**Task instructions:** Gather every line of the material below that contains the word "right" and copy each one in full.

= Beginning of Section =

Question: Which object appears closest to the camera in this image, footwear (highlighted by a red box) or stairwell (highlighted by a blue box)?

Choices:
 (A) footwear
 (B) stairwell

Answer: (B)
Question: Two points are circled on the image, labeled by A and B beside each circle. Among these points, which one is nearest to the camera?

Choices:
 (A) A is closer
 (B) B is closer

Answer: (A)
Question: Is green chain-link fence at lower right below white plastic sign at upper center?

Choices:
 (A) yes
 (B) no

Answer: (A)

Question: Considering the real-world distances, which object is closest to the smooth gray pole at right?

= End of Section =

**Your solution:**
Question: Is green chain-link fence at lower right below white plastic sign at upper center?
Question: Considering the real-world distances, which object is closest to the smooth gray pole at right?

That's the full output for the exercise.